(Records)

Start

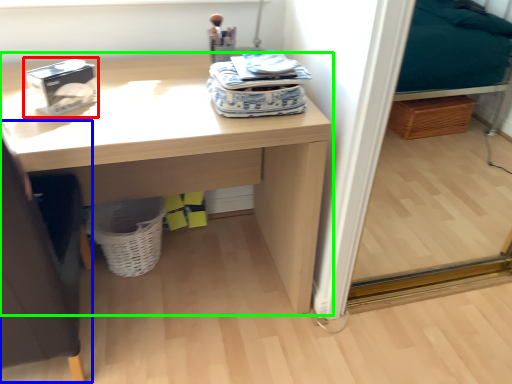
Question: Considering the real-world distances, which object is closest to box (highlighted by a red box)? swivel chair (highlighted by a blue box) or desk (highlighted by a green box).

Choices:
 (A) swivel chair
 (B) desk

Answer: (B)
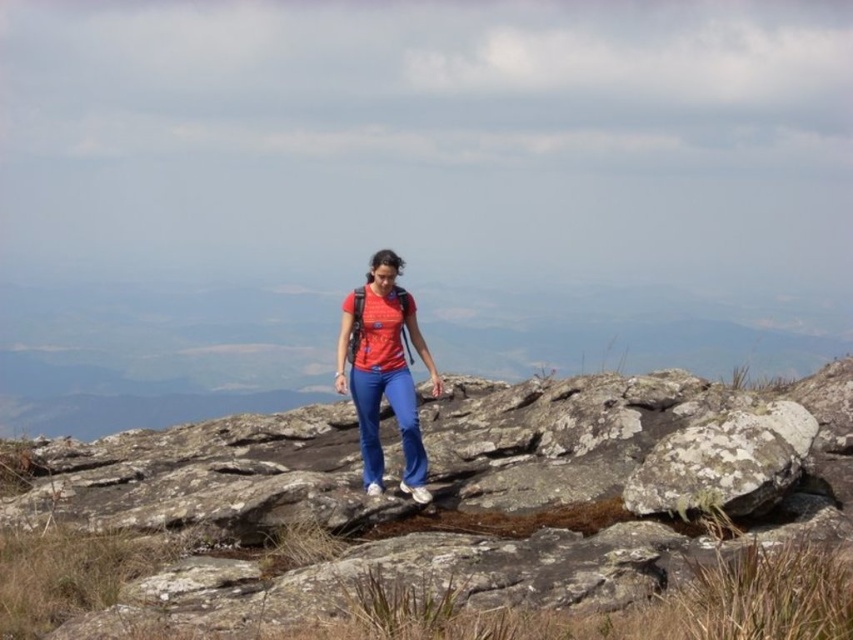
Can you confirm if lichen-covered rock at center is positioned below matte red shirt at center?

Correct, lichen-covered rock at center is located below matte red shirt at center.

Is lichen-covered rock at center smaller than matte red shirt at center?

Correct, lichen-covered rock at center occupies less space than matte red shirt at center.

Which is in front, point (207, 602) or point (363, 292)?

Point (207, 602)

The height and width of the screenshot is (640, 853). What are the coordinates of `lichen-covered rock at center` in the screenshot? It's located at tap(463, 493).

Is lichen-covered rock at center-right below matte red shirt at center?

Correct, lichen-covered rock at center-right is located below matte red shirt at center.

Locate an element on the screen. The width and height of the screenshot is (853, 640). lichen-covered rock at center-right is located at coordinates (724, 461).

Does lichen-covered rock at center come behind lichen-covered rock at center-right?

No.

Is point (138, 582) positioned after point (781, 404)?

No, (138, 582) is closer to viewer.

Which is in front, point (329, 595) or point (766, 413)?

Point (329, 595) is more forward.

Identify the location of lichen-covered rock at center. The height and width of the screenshot is (640, 853). (463, 493).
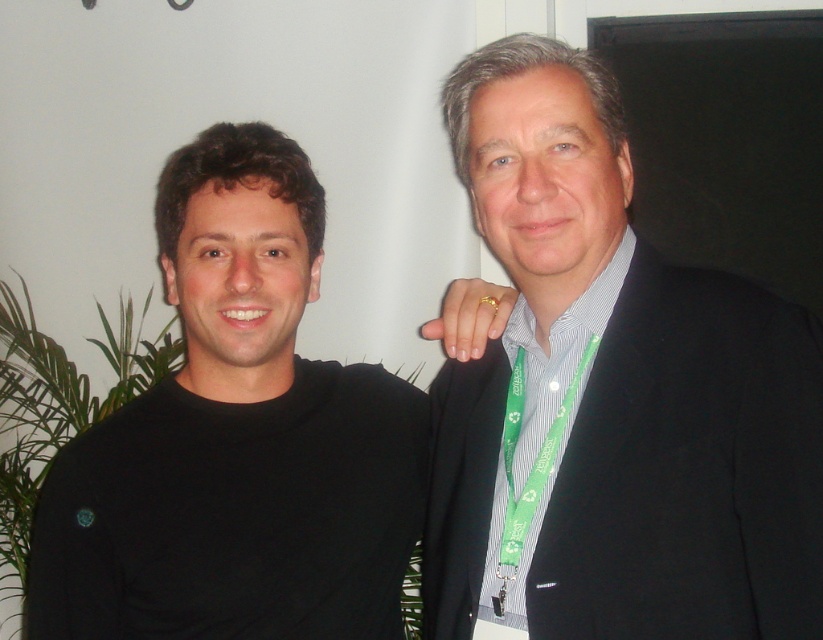
Question: Is black matte shirt at left closer to camera compared to black wool suit at right?

Choices:
 (A) yes
 (B) no

Answer: (B)

Question: Among these objects, which one is farthest from the camera?

Choices:
 (A) black wool suit at right
 (B) black matte shirt at left

Answer: (B)

Question: Among these objects, which one is farthest from the camera?

Choices:
 (A) black matte shirt at left
 (B) black wool suit at right

Answer: (A)

Question: Is the position of black matte shirt at left more distant than that of black wool suit at right?

Choices:
 (A) yes
 (B) no

Answer: (A)

Question: Is black matte shirt at left further to the viewer compared to black wool suit at right?

Choices:
 (A) no
 (B) yes

Answer: (B)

End

Copy all of the records above word for word, leaving out the pictures.

FINISHED EXERCISE »
Question: Considering the real-world distances, which object is closest to box (highlighted by a red box)? swivel chair (highlighted by a blue box) or desk (highlighted by a green box).

Choices:
 (A) swivel chair
 (B) desk

Answer: (B)
Can you confirm if lichen-covered rock at center is positioned below matte red shirt at center?

Correct, lichen-covered rock at center is located below matte red shirt at center.

Is lichen-covered rock at center smaller than matte red shirt at center?

Correct, lichen-covered rock at center occupies less space than matte red shirt at center.

Which is in front, point (207, 602) or point (363, 292)?

Point (207, 602)

The height and width of the screenshot is (640, 853). What are the coordinates of `lichen-covered rock at center` in the screenshot? It's located at tap(463, 493).

Is lichen-covered rock at center-right below matte red shirt at center?

Correct, lichen-covered rock at center-right is located below matte red shirt at center.

Locate an element on the screen. The width and height of the screenshot is (853, 640). lichen-covered rock at center-right is located at coordinates (724, 461).

Does lichen-covered rock at center come behind lichen-covered rock at center-right?

No.

Is point (138, 582) positioned after point (781, 404)?

No, (138, 582) is closer to viewer.

Which is in front, point (329, 595) or point (766, 413)?

Point (329, 595) is more forward.

Identify the location of lichen-covered rock at center. The height and width of the screenshot is (640, 853). (463, 493).
Question: Is black matte shirt at left closer to camera compared to black wool suit at right?

Choices:
 (A) yes
 (B) no

Answer: (B)

Question: Among these objects, which one is farthest from the camera?

Choices:
 (A) black wool suit at right
 (B) black matte shirt at left

Answer: (B)

Question: Among these objects, which one is farthest from the camera?

Choices:
 (A) black matte shirt at left
 (B) black wool suit at right

Answer: (A)

Question: Is the position of black matte shirt at left more distant than that of black wool suit at right?

Choices:
 (A) yes
 (B) no

Answer: (A)

Question: Is black matte shirt at left further to the viewer compared to black wool suit at right?

Choices:
 (A) no
 (B) yes

Answer: (B)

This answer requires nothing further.